- _Data for the task_:
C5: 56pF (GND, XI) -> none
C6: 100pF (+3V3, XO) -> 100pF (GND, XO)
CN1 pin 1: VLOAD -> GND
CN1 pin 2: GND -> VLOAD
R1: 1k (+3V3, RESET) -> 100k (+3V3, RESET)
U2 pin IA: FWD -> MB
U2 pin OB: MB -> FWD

- _What is being asked_:
Transcribe each line of the data exactly, skipping none.

- _Task output_:
C5: 56pF (GND, XI) -> none
C6: 100pF (+3V3, XO) -> 100pF (GND, XO)
CN1 pin 1: VLOAD -> GND
CN1 pin 2: GND -> VLOAD
R1: 1k (+3V3, RESET) -> 100k (+3V3, RESET)
U2 pin IA: FWD -> MB
U2 pin OB: MB -> FWD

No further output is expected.